> **Records to use**
-- -- --

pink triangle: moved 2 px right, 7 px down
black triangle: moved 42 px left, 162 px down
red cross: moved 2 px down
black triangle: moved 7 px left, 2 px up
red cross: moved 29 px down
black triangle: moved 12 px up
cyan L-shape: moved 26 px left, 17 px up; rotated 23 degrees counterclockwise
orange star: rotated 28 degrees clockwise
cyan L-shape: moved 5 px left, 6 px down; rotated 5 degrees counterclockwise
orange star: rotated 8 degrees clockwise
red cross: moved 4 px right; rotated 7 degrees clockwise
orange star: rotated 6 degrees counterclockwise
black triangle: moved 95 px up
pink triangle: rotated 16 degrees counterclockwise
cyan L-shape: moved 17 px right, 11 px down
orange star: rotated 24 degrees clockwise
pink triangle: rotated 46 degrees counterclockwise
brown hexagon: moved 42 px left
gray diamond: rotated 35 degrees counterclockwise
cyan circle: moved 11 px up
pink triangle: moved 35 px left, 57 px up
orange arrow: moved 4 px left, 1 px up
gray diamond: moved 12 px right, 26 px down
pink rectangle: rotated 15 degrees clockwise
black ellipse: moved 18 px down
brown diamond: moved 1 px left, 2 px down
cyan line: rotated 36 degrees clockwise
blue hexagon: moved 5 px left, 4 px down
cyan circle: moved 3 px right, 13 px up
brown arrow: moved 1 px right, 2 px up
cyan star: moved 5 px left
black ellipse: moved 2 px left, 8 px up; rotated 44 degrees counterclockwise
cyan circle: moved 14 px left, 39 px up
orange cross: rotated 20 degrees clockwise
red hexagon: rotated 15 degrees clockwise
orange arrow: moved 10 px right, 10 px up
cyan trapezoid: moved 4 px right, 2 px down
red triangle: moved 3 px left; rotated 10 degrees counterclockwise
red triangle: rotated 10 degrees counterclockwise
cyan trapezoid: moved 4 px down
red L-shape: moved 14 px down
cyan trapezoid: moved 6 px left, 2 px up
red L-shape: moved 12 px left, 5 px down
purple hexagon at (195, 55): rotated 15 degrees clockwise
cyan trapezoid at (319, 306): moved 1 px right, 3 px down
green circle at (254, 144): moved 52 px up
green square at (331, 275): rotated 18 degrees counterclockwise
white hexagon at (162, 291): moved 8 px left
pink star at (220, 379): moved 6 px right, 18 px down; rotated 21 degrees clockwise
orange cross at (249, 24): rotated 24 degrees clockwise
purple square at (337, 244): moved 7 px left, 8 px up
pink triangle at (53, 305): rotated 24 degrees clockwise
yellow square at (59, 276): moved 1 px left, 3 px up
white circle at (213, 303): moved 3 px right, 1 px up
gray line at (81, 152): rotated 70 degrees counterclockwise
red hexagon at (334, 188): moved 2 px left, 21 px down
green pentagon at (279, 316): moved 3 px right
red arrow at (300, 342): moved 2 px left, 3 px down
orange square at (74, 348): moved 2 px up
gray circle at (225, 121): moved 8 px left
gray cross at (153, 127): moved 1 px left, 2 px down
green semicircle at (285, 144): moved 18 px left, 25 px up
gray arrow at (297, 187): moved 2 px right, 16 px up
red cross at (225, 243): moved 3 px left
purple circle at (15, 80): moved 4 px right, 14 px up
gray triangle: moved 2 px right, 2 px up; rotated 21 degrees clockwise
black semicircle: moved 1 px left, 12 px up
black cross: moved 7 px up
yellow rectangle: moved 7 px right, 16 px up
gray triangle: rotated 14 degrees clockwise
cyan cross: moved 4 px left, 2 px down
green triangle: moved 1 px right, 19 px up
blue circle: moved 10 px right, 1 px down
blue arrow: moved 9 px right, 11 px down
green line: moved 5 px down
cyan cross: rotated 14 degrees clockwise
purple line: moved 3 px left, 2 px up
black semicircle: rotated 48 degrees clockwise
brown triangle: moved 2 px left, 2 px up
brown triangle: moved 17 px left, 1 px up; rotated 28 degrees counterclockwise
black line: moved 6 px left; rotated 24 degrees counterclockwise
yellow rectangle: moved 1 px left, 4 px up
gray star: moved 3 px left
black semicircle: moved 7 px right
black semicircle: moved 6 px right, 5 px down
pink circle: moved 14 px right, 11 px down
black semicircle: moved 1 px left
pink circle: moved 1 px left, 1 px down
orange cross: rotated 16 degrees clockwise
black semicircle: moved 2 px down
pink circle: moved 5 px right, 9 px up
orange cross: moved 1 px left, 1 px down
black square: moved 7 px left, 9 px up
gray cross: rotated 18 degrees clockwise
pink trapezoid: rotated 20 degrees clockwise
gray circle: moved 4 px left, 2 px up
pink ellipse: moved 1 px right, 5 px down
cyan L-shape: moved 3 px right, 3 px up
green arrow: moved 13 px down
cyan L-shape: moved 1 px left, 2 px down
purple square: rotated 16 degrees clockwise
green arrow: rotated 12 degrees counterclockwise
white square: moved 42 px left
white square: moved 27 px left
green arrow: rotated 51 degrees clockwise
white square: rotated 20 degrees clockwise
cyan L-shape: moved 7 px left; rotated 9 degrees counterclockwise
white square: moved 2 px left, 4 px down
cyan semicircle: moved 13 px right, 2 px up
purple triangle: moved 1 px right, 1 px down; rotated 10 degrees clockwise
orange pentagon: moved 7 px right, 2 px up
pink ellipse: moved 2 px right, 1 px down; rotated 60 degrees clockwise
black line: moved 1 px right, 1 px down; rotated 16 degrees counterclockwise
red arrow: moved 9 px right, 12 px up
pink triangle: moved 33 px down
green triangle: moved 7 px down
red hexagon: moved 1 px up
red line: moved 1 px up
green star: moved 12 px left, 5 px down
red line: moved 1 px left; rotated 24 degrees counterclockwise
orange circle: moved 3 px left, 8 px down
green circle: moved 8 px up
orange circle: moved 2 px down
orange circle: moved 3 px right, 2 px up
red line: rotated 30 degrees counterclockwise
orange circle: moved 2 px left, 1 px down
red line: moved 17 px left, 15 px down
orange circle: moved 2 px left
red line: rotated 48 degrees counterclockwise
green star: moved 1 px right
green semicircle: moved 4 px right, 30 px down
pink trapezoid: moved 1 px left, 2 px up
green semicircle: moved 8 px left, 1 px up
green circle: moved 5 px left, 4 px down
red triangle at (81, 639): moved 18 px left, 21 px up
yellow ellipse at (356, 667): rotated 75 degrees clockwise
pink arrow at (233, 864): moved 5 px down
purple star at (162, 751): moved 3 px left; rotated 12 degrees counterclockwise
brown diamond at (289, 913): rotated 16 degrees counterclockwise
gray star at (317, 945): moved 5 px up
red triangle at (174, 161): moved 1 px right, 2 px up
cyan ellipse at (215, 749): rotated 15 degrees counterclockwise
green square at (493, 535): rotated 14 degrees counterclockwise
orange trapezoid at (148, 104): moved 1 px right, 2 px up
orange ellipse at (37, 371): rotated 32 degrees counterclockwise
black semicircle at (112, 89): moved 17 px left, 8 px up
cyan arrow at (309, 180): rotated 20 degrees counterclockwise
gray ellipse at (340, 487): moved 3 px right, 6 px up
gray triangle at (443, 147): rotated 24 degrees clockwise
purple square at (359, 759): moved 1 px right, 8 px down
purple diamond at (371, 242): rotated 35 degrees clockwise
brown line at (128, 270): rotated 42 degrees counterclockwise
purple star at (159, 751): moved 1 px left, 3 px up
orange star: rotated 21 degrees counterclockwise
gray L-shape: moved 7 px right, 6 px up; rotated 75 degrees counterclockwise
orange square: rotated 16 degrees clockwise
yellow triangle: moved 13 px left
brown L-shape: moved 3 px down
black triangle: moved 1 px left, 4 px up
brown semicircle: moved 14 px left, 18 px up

-- -- --

> **What to work on**
Set out every line of the material above as a Markdown table with two columns, "Row" for the row number and "Line" for the line itself. Skip any blank lines.

> **Exercise result**
| Row | Line |
|---|---|
| 1 | pink triangle: moved 2 px right, 7 px down |
| 2 | black triangle: moved 42 px left, 162 px down |
| 3 | red cross: moved 2 px down |
| 4 | black triangle: moved 7 px left, 2 px up |
| 5 | red cross: moved 29 px down |
| 6 | black triangle: moved 12 px up |
| 7 | cyan L-shape: moved 26 px left, 17 px up; rotated 23 degrees counterclockwise |
| 8 | orange star: rotated 28 degrees clockwise |
| 9 | cyan L-shape: moved 5 px left, 6 px down; rotated 5 degrees counterclockwise |
| 10 | orange star: rotated 8 degrees clockwise |
| 11 | red cross: moved 4 px right; rotated 7 degrees clockwise |
| 12 | orange star: rotated 6 degrees counterclockwise |
| 13 | black triangle: moved 95 px up |
| 14 | pink triangle: rotated 16 degrees counterclockwise |
| 15 | cyan L-shape: moved 17 px right, 11 px down |
| 16 | orange star: rotated 24 degrees clockwise |
| 17 | pink triangle: rotated 46 degrees counterclockwise |
| 18 | brown hexagon: moved 42 px left |
| 19 | gray diamond: rotated 35 degrees counterclockwise |
| 20 | cyan circle: moved 11 px up |
| 21 | pink triangle: moved 35 px left, 57 px up |
| 22 | orange arrow: moved 4 px left, 1 px up |
| 23 | gray diamond: moved 12 px right, 26 px down |
| 24 | pink rectangle: rotated 15 degrees clockwise |
| 25 | black ellipse: moved 18 px down |
| 26 | brown diamond: moved 1 px left, 2 px down |
| 27 | cyan line: rotated 36 degrees clockwise |
| 28 | blue hexagon: moved 5 px left, 4 px down |
| 29 | cyan circle: moved 3 px right, 13 px up |
| 30 | brown arrow: moved 1 px right, 2 px up |
| 31 | cyan star: moved 5 px left |
| 32 | black ellipse: moved 2 px left, 8 px up; rotated 44 degrees counterclockwise |
| 33 | cyan circle: moved 14 px left, 39 px up |
| 34 | orange cross: rotated 20 degrees clockwise |
| 35 | red hexagon: rotated 15 degrees clockwise |
| 36 | orange arrow: moved 10 px right, 10 px up |
| 37 | cyan trapezoid: moved 4 px right, 2 px down |
| 38 | red triangle: moved 3 px left; rotated 10 degrees counterclockwise |
| 39 | red triangle: rotated 10 degrees counterclockwise |
| 40 | cyan trapezoid: moved 4 px down |
| 41 | red L-shape: moved 14 px down |
| 42 | cyan trapezoid: moved 6 px left, 2 px up |
| 43 | red L-shape: moved 12 px left, 5 px down |
| 44 | purple hexagon at (195, 55): rotated 15 degrees clockwise |
| 45 | cyan trapezoid at (319, 306): moved 1 px right, 3 px down |
| 46 | green circle at (254, 144): moved 52 px up |
| 47 | green square at (331, 275): rotated 18 degrees counterclockwise |
| 48 | white hexagon at (162, 291): moved 8 px left |
| 49 | pink star at (220, 379): moved 6 px right, 18 px down; rotated 21 degrees clockwise |
| 50 | orange cross at (249, 24): rotated 24 degrees clockwise |
| 51 | purple square at (337, 244): moved 7 px left, 8 px up |
| 52 | pink triangle at (53, 305): rotated 24 degrees clockwise |
| 53 | yellow square at (59, 276): moved 1 px left, 3 px up |
| 54 | white circle at (213, 303): moved 3 px right, 1 px up |
| 55 | gray line at (81, 152): rotated 70 degrees counterclockwise |
| 56 | red hexagon at (334, 188): moved 2 px left, 21 px down |
| 57 | green pentagon at (279, 316): moved 3 px right |
| 58 | red arrow at (300, 342): moved 2 px left, 3 px down |
| 59 | orange square at (74, 348): moved 2 px up |
| 60 | gray circle at (225, 121): moved 8 px left |
| 61 | gray cross at (153, 127): moved 1 px left, 2 px down |
| 62 | green semicircle at (285, 144): moved 18 px left, 25 px up |
| 63 | gray arrow at (297, 187): moved 2 px right, 16 px up |
| 64 | red cross at (225, 243): moved 3 px left |
| 65 | purple circle at (15, 80): moved 4 px right, 14 px up |
| 66 | gray triangle: moved 2 px right, 2 px up; rotated 21 degrees clockwise |
| 67 | black semicircle: moved 1 px left, 12 px up |
| 68 | black cross: moved 7 px up |
| 69 | yellow rectangle: moved 7 px right, 16 px up |
| 70 | gray triangle: rotated 14 degrees clockwise |
| 71 | cyan cross: moved 4 px left, 2 px down |
| 72 | green triangle: moved 1 px right, 19 px up |
| 73 | blue circle: moved 10 px right, 1 px down |
| 74 | blue arrow: moved 9 px right, 11 px down |
| 75 | green line: moved 5 px down |
| 76 | cyan cross: rotated 14 degrees clockwise |
| 77 | purple line: moved 3 px left, 2 px up |
| 78 | black semicircle: rotated 48 degrees clockwise |
| 79 | brown triangle: moved 2 px left, 2 px up |
| 80 | brown triangle: moved 17 px left, 1 px up; rotated 28 degrees counterclockwise |
| 81 | black line: moved 6 px left; rotated 24 degrees counterclockwise |
| 82 | yellow rectangle: moved 1 px left, 4 px up |
| 83 | gray star: moved 3 px left |
| 84 | black semicircle: moved 7 px right |
| 85 | black semicircle: moved 6 px right, 5 px down |
| 86 | pink circle: moved 14 px right, 11 px down |
| 87 | black semicircle: moved 1 px left |
| 88 | pink circle: moved 1 px left, 1 px down |
| 89 | orange cross: rotated 16 degrees clockwise |
| 90 | black semicircle: moved 2 px down |
| 91 | pink circle: moved 5 px right, 9 px up |
| 92 | orange cross: moved 1 px left, 1 px down |
| 93 | black square: moved 7 px left, 9 px up |
| 94 | gray cross: rotated 18 degrees clockwise |
| 95 | pink trapezoid: rotated 20 degrees clockwise |
| 96 | gray circle: moved 4 px left, 2 px up |
| 97 | pink ellipse: moved 1 px right, 5 px down |
| 98 | cyan L-shape: moved 3 px right, 3 px up |
| 99 | green arrow: moved 13 px down |
| 100 | cyan L-shape: moved 1 px left, 2 px down |
| 101 | purple square: rotated 16 degrees clockwise |
| 102 | green arrow: rotated 12 degrees counterclockwise |
| 103 | white square: moved 42 px left |
| 104 | white square: moved 27 px left |
| 105 | green arrow: rotated 51 degrees clockwise |
| 106 | white square: rotated 20 degrees clockwise |
| 107 | cyan L-shape: moved 7 px left; rotated 9 degrees counterclockwise |
| 108 | white square: moved 2 px left, 4 px down |
| 109 | cyan semicircle: moved 13 px right, 2 px up |
| 110 | purple triangle: moved 1 px right, 1 px down; rotated 10 degrees clockwise |
| 111 | orange pentagon: moved 7 px right, 2 px up |
| 112 | pink ellipse: moved 2 px right, 1 px down; rotated 60 degrees clockwise |
| 113 | black line: moved 1 px right, 1 px down; rotated 16 degrees counterclockwise |
| 114 | red arrow: moved 9 px right, 12 px up |
| 115 | pink triangle: moved 33 px down |
| 116 | green triangle: moved 7 px down |
| 117 | red hexagon: moved 1 px up |
| 118 | red line: moved 1 px up |
| 119 | green star: moved 12 px left, 5 px down |
| 120 | red line: moved 1 px left; rotated 24 degrees counterclockwise |
| 121 | orange circle: moved 3 px left, 8 px down |
| 122 | green circle: moved 8 px up |
| 123 | orange circle: moved 2 px down |
| 124 | orange circle: moved 3 px right, 2 px up |
| 125 | red line: rotated 30 degrees counterclockwise |
| 126 | orange circle: moved 2 px left, 1 px down |
| 127 | red line: moved 17 px left, 15 px down |
| 128 | orange circle: moved 2 px left |
| 129 | red line: rotated 48 degrees counterclockwise |
| 130 | green star: moved 1 px right |
| 131 | green semicircle: moved 4 px right, 30 px down |
| 132 | pink trapezoid: moved 1 px left, 2 px up |
| 133 | green semicircle: moved 8 px left, 1 px up |
| 134 | green circle: moved 5 px left, 4 px down |
| 135 | red triangle at (81, 639): moved 18 px left, 21 px up |
| 136 | yellow ellipse at (356, 667): rotated 75 degrees clockwise |
| 137 | pink arrow at (233, 864): moved 5 px down |
| 138 | purple star at (162, 751): moved 3 px left; rotated 12 degrees counterclockwise |
| 139 | brown diamond at (289, 913): rotated 16 degrees counterclockwise |
| 140 | gray star at (317, 945): moved 5 px up |
| 141 | red triangle at (174, 161): moved 1 px right, 2 px up |
| 142 | cyan ellipse at (215, 749): rotated 15 degrees counterclockwise |
| 143 | green square at (493, 535): rotated 14 degrees counterclockwise |
| 144 | orange trapezoid at (148, 104): moved 1 px right, 2 px up |
| 145 | orange ellipse at (37, 371): rotated 32 degrees counterclockwise |
| 146 | black semicircle at (112, 89): moved 17 px left, 8 px up |
| 147 | cyan arrow at (309, 180): rotated 20 degrees counterclockwise |
| 148 | gray ellipse at (340, 487): moved 3 px right, 6 px up |
| 149 | gray triangle at (443, 147): rotated 24 degrees clockwise |
| 150 | purple square at (359, 759): moved 1 px right, 8 px down |
| 151 | purple diamond at (371, 242): rotated 35 degrees clockwise |
| 152 | brown line at (128, 270): rotated 42 degrees counterclockwise |
| 153 | purple star at (159, 751): moved 1 px left, 3 px up |
| 154 | orange star: rotated 21 degrees counterclockwise |
| 155 | gray L-shape: moved 7 px right, 6 px up; rotated 75 degrees counterclockwise |
| 156 | orange square: rotated 16 degrees clockwise |
| 157 | yellow triangle: moved 13 px left |
| 158 | brown L-shape: moved 3 px down |
| 159 | black triangle: moved 1 px left, 4 px up |
| 160 | brown semicircle: moved 14 px left, 18 px up |